Stored data:

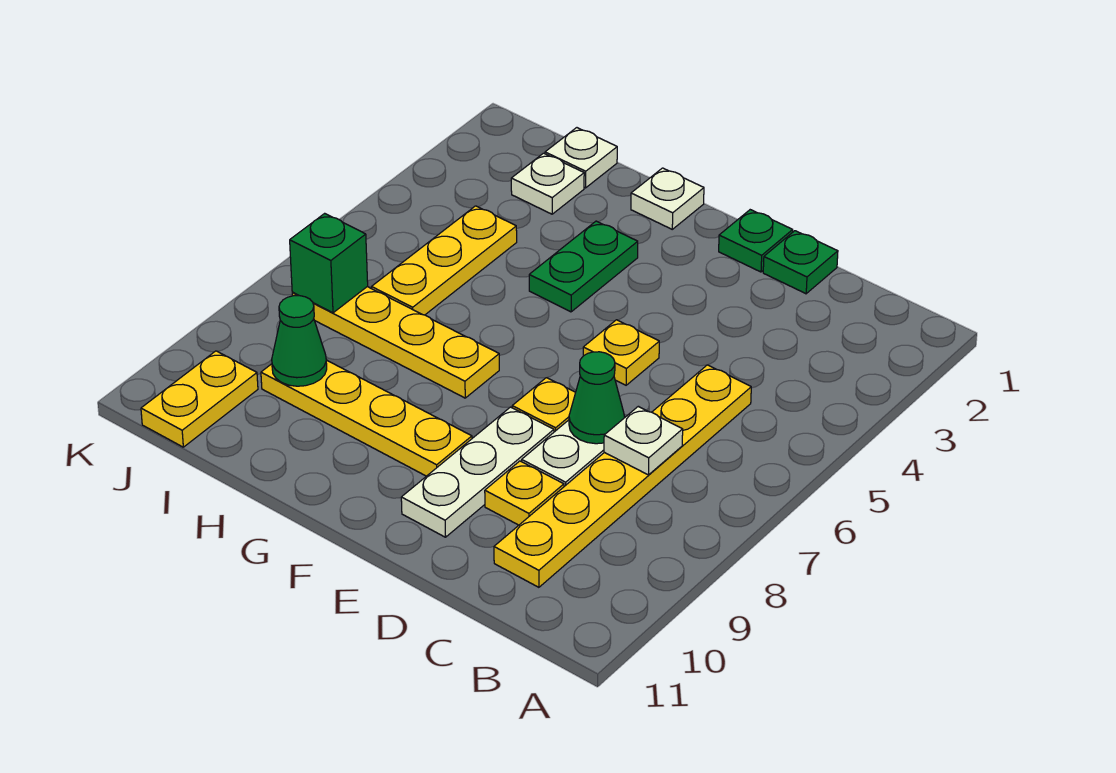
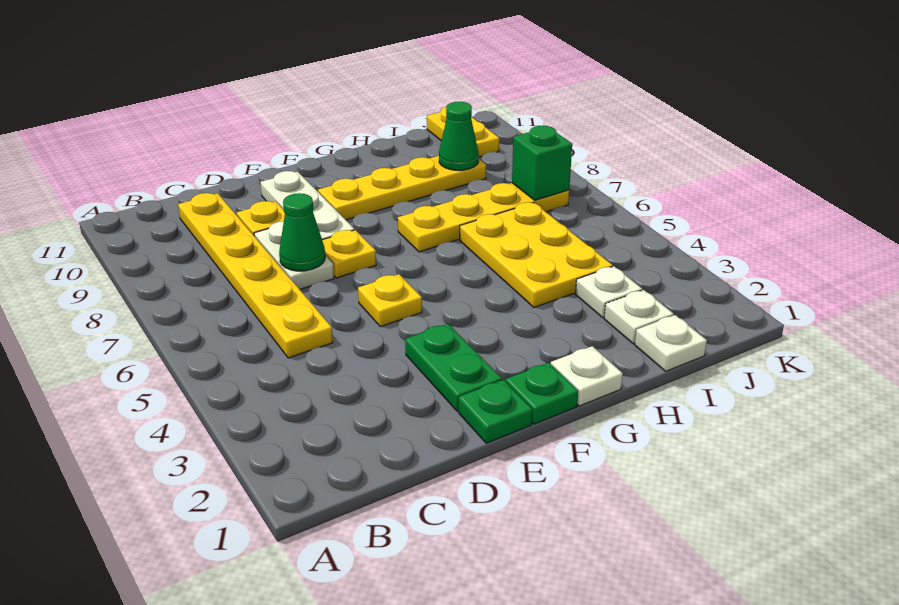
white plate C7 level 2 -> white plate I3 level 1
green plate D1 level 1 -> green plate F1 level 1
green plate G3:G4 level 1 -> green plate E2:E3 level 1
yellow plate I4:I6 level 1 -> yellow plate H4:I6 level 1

==

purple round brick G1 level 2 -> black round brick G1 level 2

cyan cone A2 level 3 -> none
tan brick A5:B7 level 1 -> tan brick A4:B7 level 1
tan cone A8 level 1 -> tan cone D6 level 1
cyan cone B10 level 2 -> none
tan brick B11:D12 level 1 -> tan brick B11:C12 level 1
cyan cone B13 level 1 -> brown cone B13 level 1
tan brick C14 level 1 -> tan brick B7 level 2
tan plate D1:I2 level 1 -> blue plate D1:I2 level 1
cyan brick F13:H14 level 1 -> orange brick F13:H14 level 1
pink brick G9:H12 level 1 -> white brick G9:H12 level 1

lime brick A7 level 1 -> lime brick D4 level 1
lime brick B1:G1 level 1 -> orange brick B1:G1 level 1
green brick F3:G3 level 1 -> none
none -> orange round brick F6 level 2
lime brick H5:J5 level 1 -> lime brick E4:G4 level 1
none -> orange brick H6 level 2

Your assignment: Above are the records; from them, give again exactly the lines from the one containing "none -> orange round brick F6 level 2" through the one containing "none -> orange brick H6 level 2", both included.

Response for this exercise:
none -> orange round brick F6 level 2
lime brick H5:J5 level 1 -> lime brick E4:G4 level 1
none -> orange brick H6 level 2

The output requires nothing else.